What this task involves: Look below. Copy each line that has "turned" in it.

Source material:
*** Begin section ***

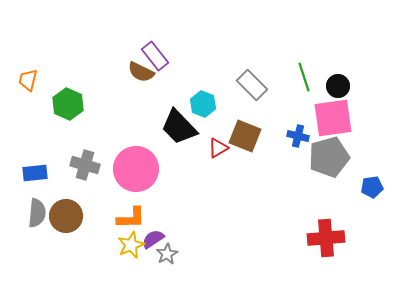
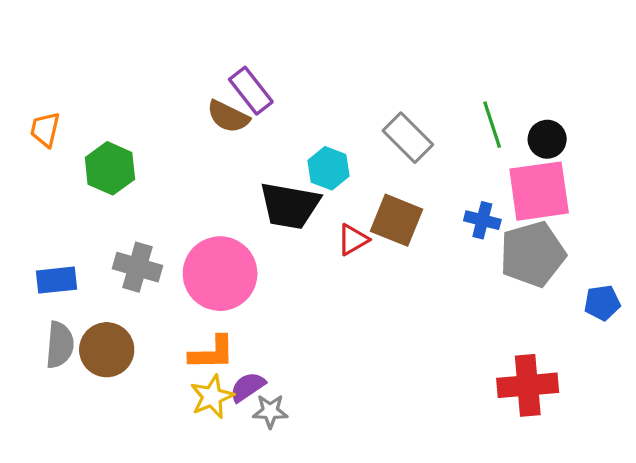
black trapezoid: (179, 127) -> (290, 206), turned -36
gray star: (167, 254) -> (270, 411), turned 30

*** End section ***
*** Begin section ***

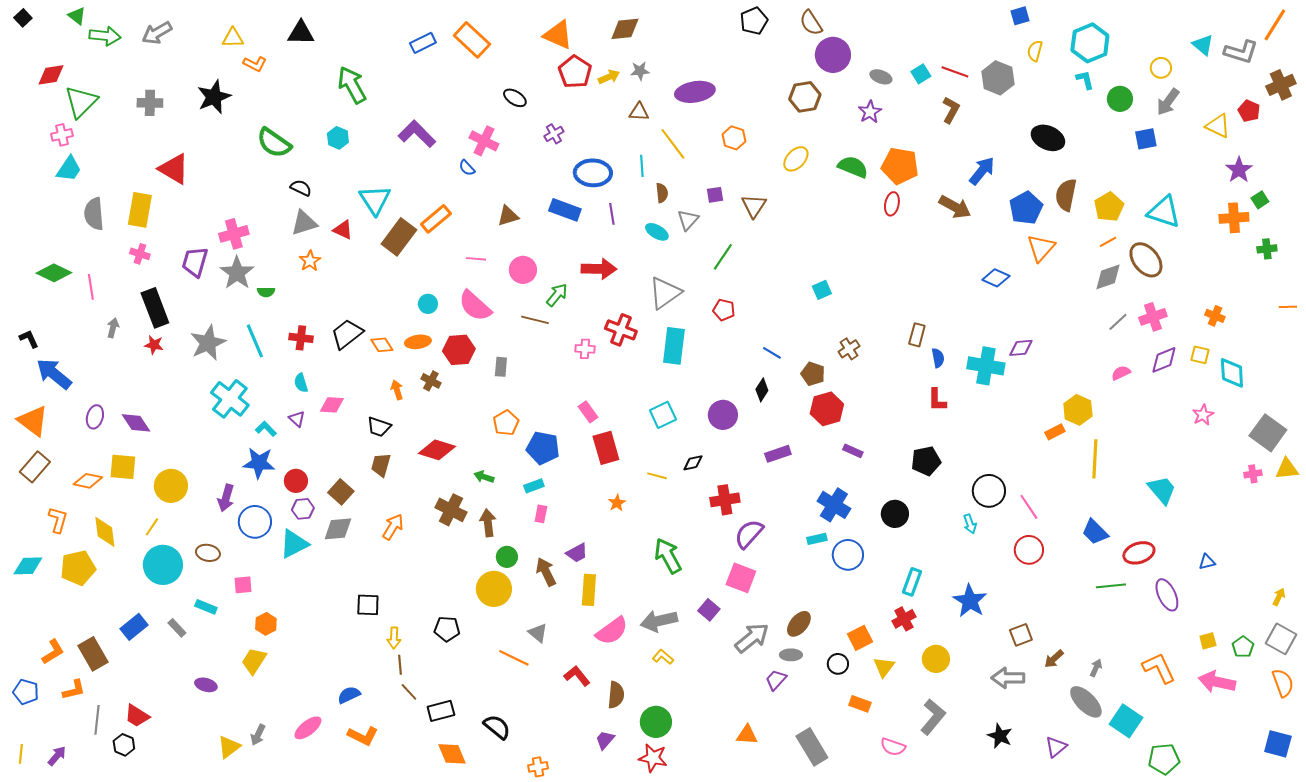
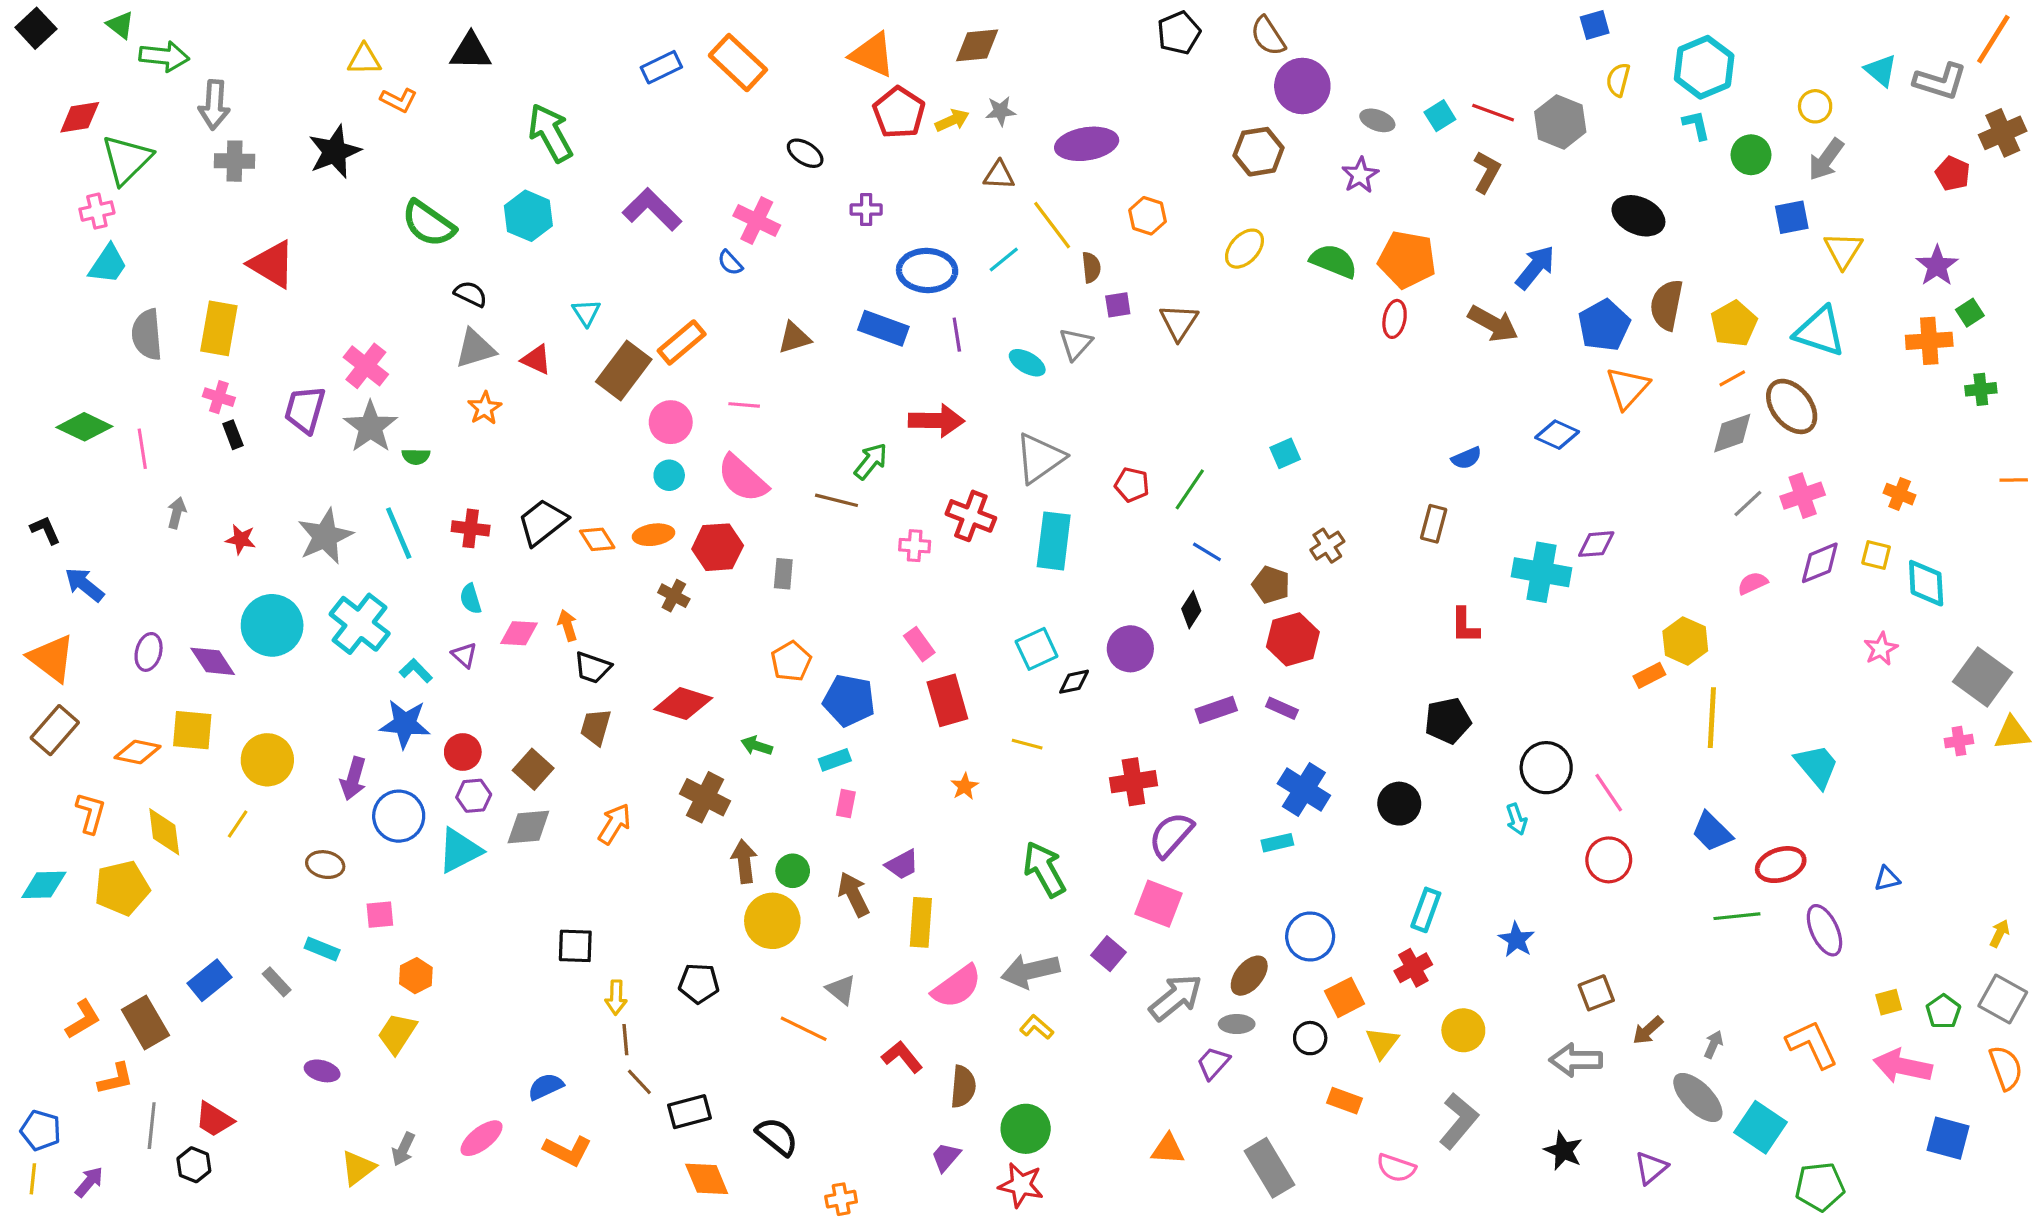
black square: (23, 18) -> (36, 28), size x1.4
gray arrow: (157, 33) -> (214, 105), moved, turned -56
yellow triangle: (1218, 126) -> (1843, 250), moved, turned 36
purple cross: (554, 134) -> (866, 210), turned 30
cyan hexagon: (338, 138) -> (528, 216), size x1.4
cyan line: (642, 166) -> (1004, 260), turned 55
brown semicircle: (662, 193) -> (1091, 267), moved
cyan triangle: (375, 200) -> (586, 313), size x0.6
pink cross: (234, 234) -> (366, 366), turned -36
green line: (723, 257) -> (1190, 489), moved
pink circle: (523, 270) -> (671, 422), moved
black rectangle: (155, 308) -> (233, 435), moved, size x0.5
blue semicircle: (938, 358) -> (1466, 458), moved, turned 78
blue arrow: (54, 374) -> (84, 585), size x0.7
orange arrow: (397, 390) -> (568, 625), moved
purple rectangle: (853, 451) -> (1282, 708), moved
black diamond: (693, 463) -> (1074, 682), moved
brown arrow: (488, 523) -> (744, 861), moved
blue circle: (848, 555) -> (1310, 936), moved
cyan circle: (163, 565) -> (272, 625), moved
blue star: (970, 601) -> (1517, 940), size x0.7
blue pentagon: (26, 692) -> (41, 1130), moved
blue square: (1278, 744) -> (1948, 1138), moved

*** End section ***

Output:
black trapezoid: (179, 127) -> (290, 206), turned -36
gray star: (167, 254) -> (270, 411), turned 30
gray arrow: (157, 33) -> (214, 105), moved, turned -56
yellow triangle: (1218, 126) -> (1843, 250), moved, turned 36
purple cross: (554, 134) -> (866, 210), turned 30
cyan line: (642, 166) -> (1004, 260), turned 55
pink cross: (234, 234) -> (366, 366), turned -36
blue semicircle: (938, 358) -> (1466, 458), moved, turned 78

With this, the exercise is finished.